Work request:
The result should be all the records, exact and complete, without a single picture.

== Segment start ==

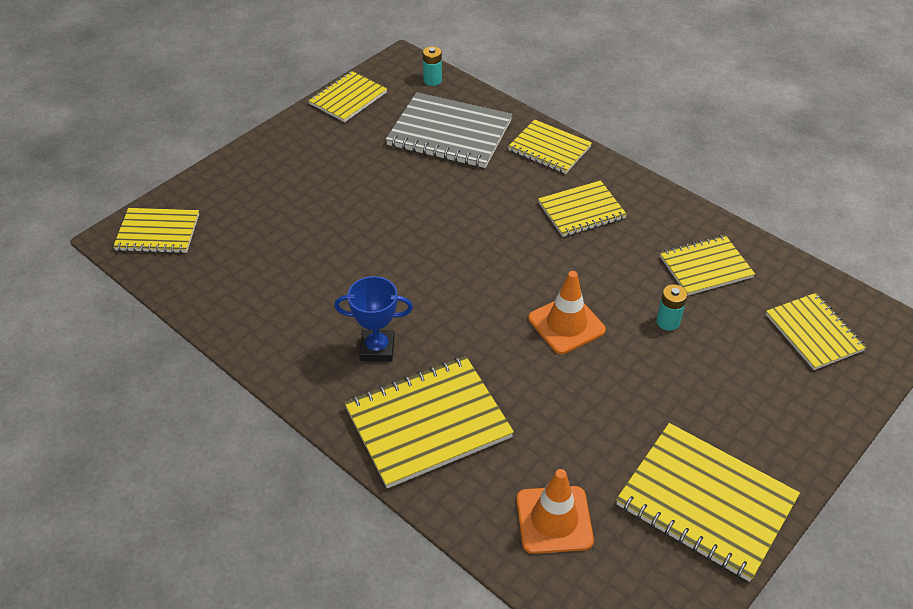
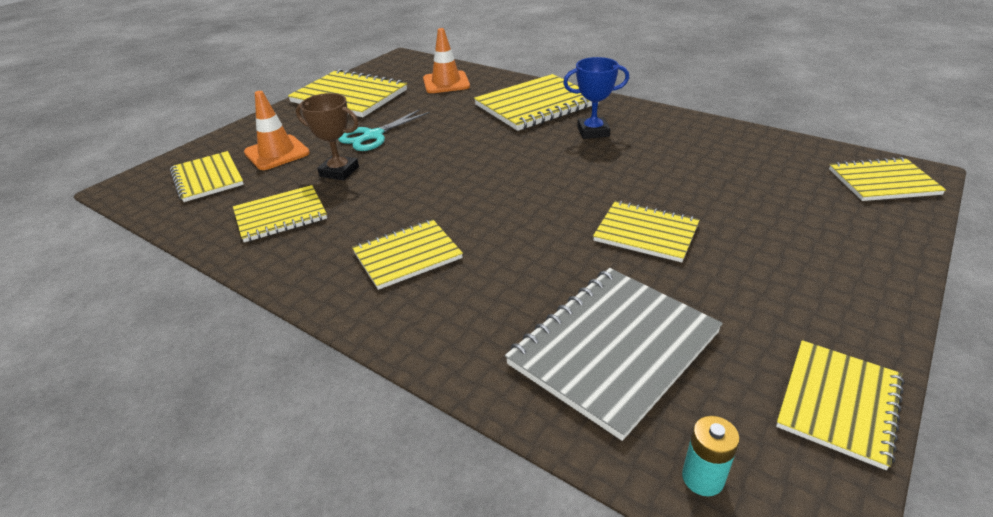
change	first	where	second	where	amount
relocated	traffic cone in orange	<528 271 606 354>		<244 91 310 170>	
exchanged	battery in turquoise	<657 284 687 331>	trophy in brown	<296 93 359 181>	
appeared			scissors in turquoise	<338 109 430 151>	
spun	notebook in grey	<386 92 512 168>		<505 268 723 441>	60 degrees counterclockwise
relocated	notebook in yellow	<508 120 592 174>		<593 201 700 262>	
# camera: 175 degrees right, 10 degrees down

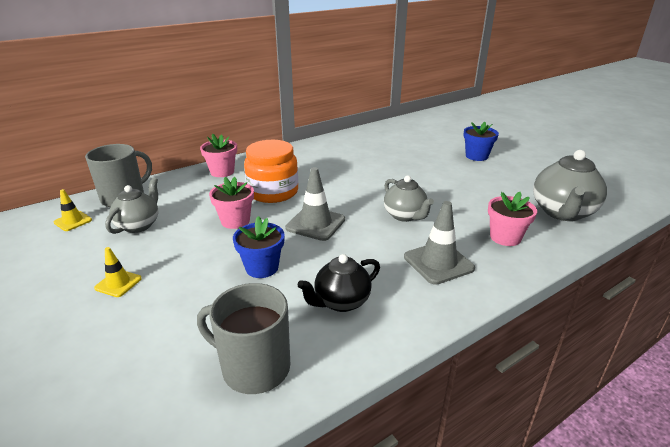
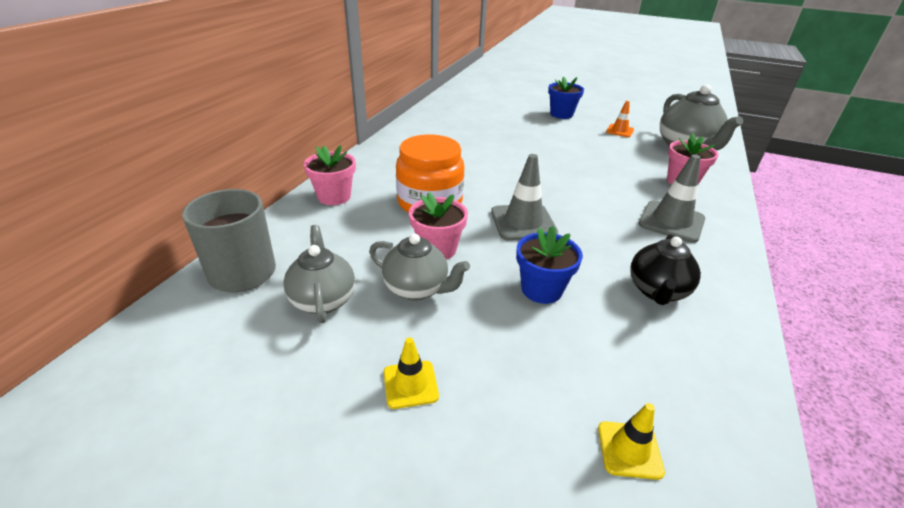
change	first	where	second	where	amount
relocated	teapot in grey	<384 176 434 222>		<369 234 470 301>	
relocated	traffic cone in yellow	<54 189 92 231>		<598 403 665 480>	
appeared			traffic cone in orange	<606 101 634 137>	
missing	mug in grey	<197 283 290 394>			
# camera: 35 degrees left, 5 degrees up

== Segment end ==

Reply:
change	first	where	second	where	amount
relocated	traffic cone in orange	<528 271 606 354>		<244 91 310 170>	
exchanged	battery in turquoise	<657 284 687 331>	trophy in brown	<296 93 359 181>	
appeared			scissors in turquoise	<338 109 430 151>	
spun	notebook in grey	<386 92 512 168>		<505 268 723 441>	60 degrees counterclockwise
relocated	notebook in yellow	<508 120 592 174>		<593 201 700 262>	
# camera: 175 degrees right, 10 degrees down

change	first	where	second	where	amount
relocated	teapot in grey	<384 176 434 222>		<369 234 470 301>	
relocated	traffic cone in yellow	<54 189 92 231>		<598 403 665 480>	
appeared			traffic cone in orange	<606 101 634 137>	
missing	mug in grey	<197 283 290 394>			
# camera: 35 degrees left, 5 degrees up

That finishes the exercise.